• TRY IT
All of the data must be output exactly, with every picture left out.

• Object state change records
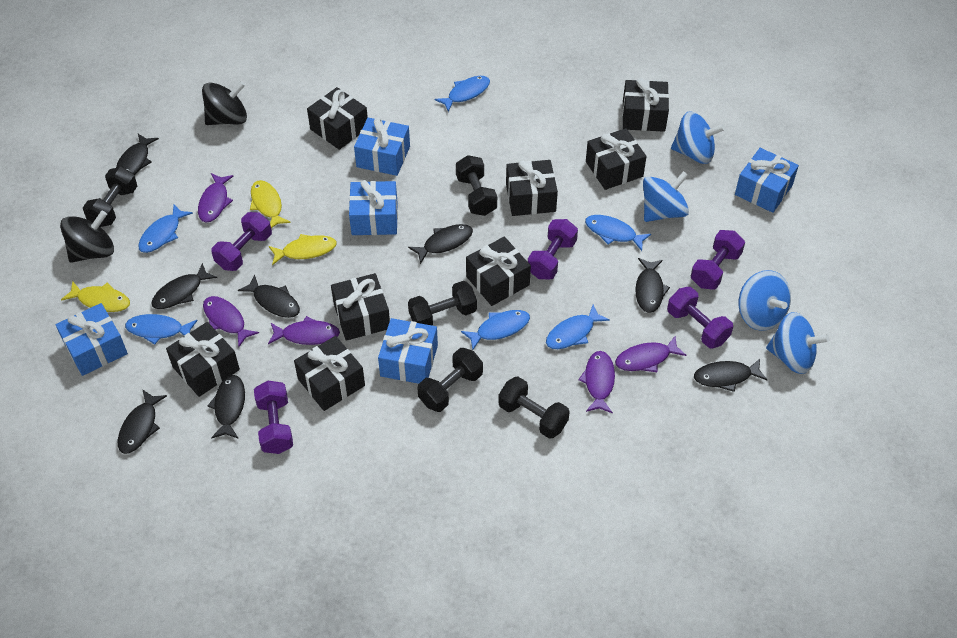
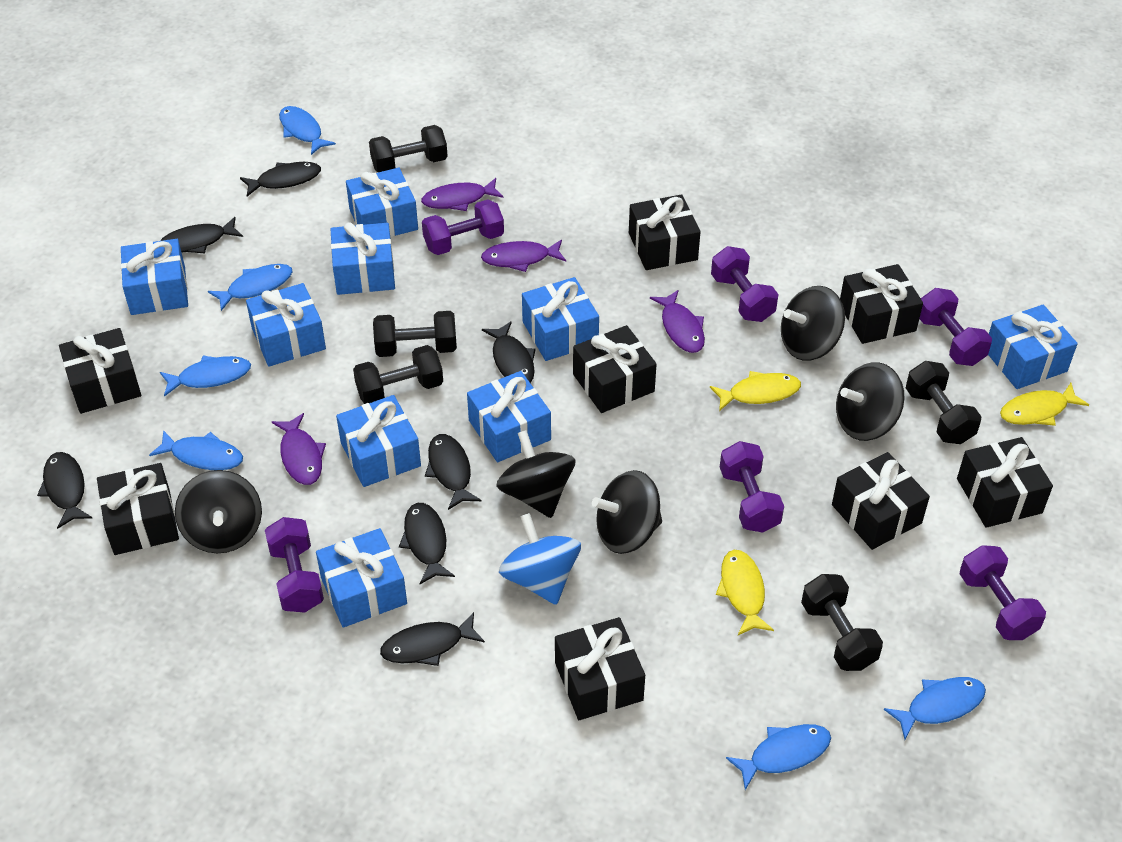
black fish: 8 -> 7
black spinning top: 2 -> 5
blue gift: 5 -> 9
blue spinning top: 4 -> 1
purple dumbbell: 5 -> 6
purple fish: 5 -> 4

• ANSWER SECTION
black fish: 8 -> 7
black spinning top: 2 -> 5
blue gift: 5 -> 9
blue spinning top: 4 -> 1
purple dumbbell: 5 -> 6
purple fish: 5 -> 4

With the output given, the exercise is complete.